> _What the exercise asks_:
Here is the task for the records below: repeat exactly the lines from the one with "(402, 249) = (417, 111): white" to the one with "(688, 540) = (621, 454): none", both included, and nothing else.

[Scene change data]
★ ★ ★ ★ ★ ★ ★

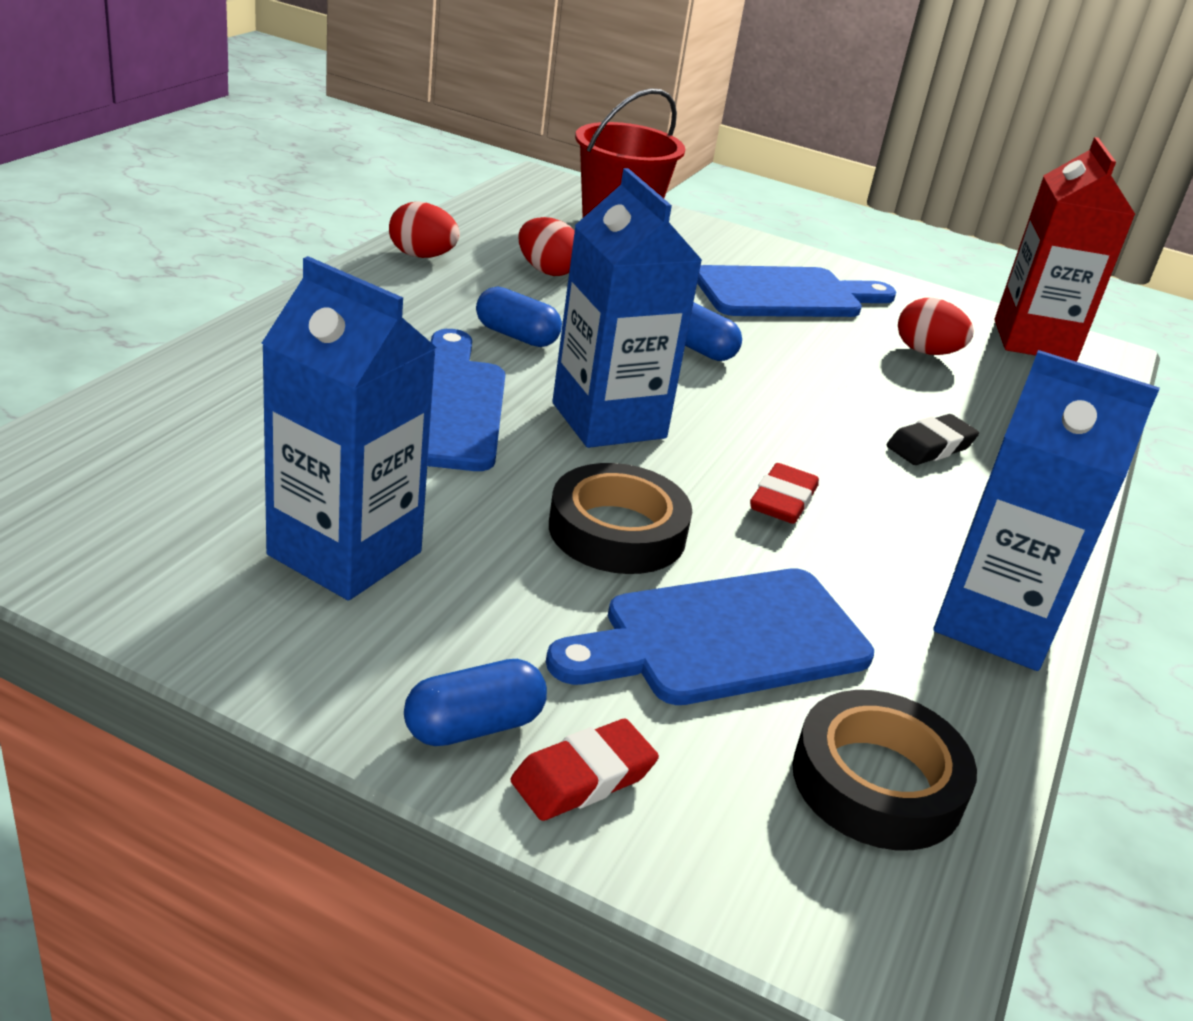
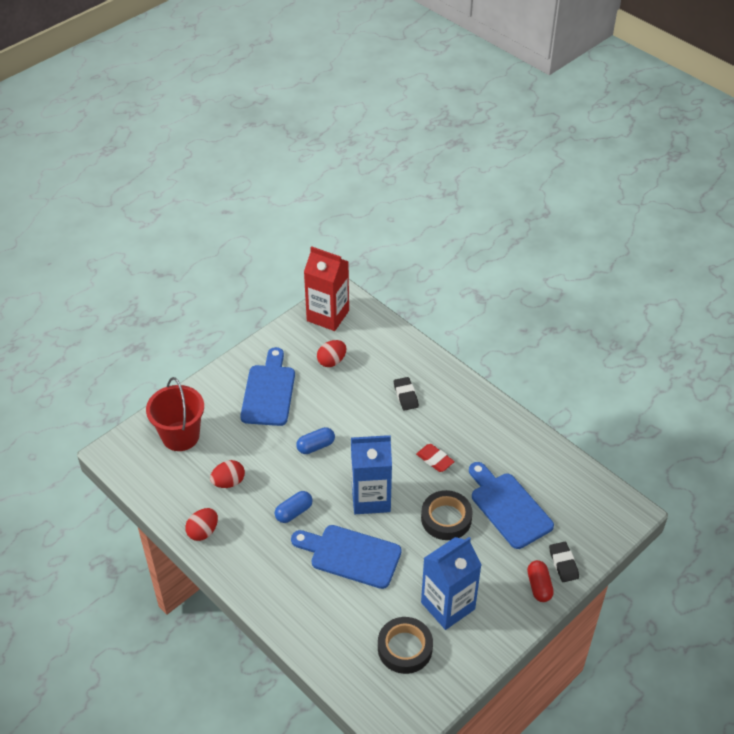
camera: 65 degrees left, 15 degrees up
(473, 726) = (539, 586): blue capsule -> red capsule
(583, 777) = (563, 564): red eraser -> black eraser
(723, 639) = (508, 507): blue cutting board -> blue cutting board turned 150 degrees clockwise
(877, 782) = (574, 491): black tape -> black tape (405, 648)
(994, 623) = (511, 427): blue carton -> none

★ ★ ★ ★ ★ ★ ★

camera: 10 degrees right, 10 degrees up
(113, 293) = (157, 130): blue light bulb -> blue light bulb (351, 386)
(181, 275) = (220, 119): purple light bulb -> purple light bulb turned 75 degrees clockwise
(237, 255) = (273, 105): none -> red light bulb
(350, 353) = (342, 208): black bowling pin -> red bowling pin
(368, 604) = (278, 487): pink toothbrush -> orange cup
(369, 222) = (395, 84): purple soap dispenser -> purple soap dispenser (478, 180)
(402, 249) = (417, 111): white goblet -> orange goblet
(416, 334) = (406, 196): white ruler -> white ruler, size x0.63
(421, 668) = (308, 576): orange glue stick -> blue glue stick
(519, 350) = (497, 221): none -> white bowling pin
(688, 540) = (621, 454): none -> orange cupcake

★ ★ ★ ★ ★ ★ ★

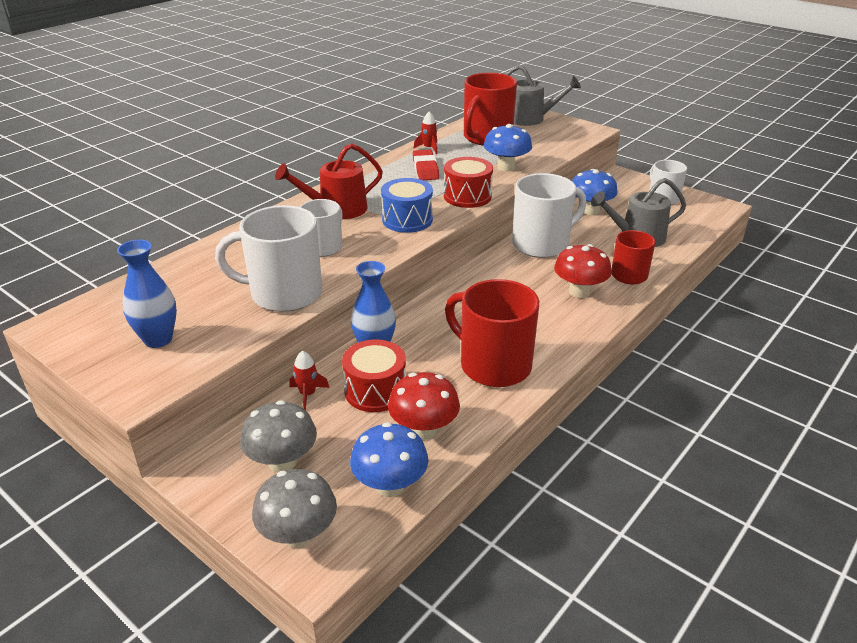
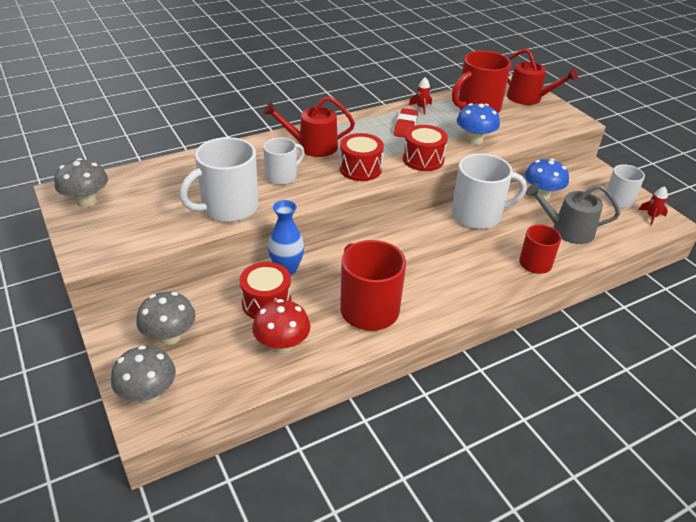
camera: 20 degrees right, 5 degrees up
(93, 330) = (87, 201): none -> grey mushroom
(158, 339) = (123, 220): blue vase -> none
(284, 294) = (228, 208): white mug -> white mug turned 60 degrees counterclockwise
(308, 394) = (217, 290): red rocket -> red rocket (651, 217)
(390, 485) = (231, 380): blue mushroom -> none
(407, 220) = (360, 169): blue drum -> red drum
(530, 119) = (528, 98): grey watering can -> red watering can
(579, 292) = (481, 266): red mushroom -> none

★ ★ ★ ★ ★ ★ ★

> _Reply_:
(402, 249) = (417, 111): white goblet -> orange goblet
(416, 334) = (406, 196): white ruler -> white ruler, size x0.63
(421, 668) = (308, 576): orange glue stick -> blue glue stick
(519, 350) = (497, 221): none -> white bowling pin
(688, 540) = (621, 454): none -> orange cupcake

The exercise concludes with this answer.